- Task objective: Images are not part of the copy; write out the rest of the data exactly as given.

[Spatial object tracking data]
▬▬▬▬▬▬

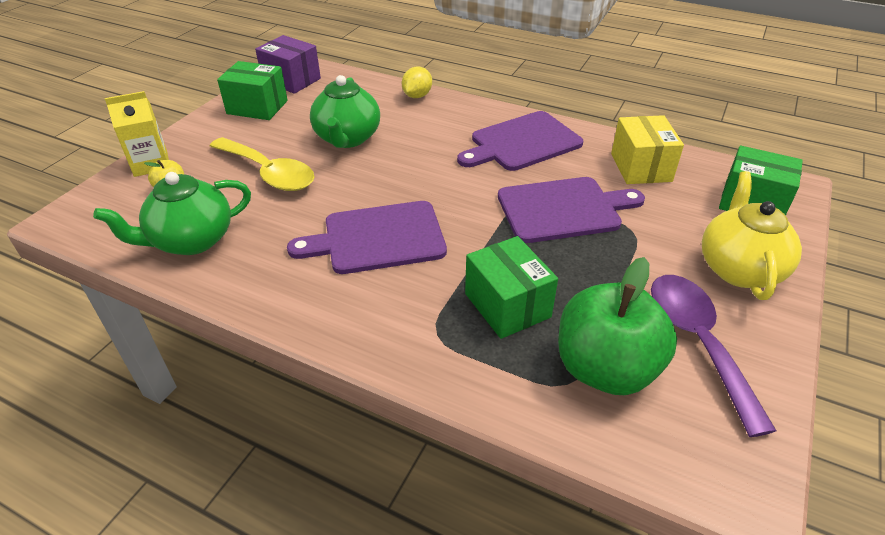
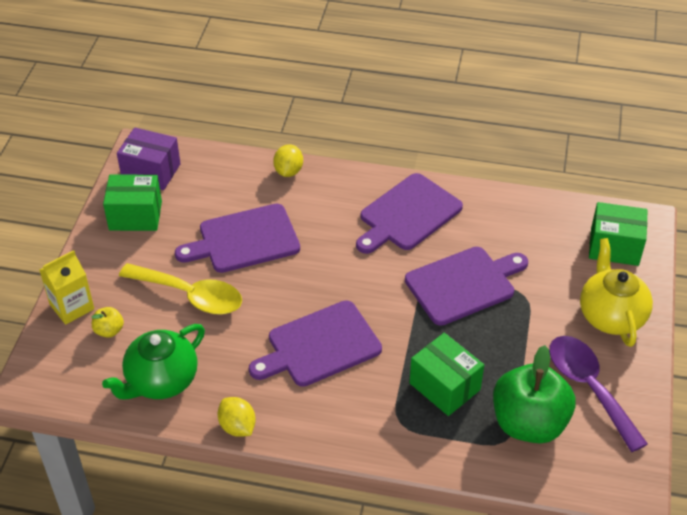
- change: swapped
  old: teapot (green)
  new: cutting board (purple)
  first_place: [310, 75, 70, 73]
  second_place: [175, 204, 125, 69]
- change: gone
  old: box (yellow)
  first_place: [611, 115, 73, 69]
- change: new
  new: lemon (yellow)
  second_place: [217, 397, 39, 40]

▬▬▬▬▬▬

- Result of this task:
- change: swapped
  old: teapot (green)
  new: cutting board (purple)
  first_place: [310, 75, 70, 73]
  second_place: [175, 204, 125, 69]
- change: gone
  old: box (yellow)
  first_place: [611, 115, 73, 69]
- change: new
  new: lemon (yellow)
  second_place: [217, 397, 39, 40]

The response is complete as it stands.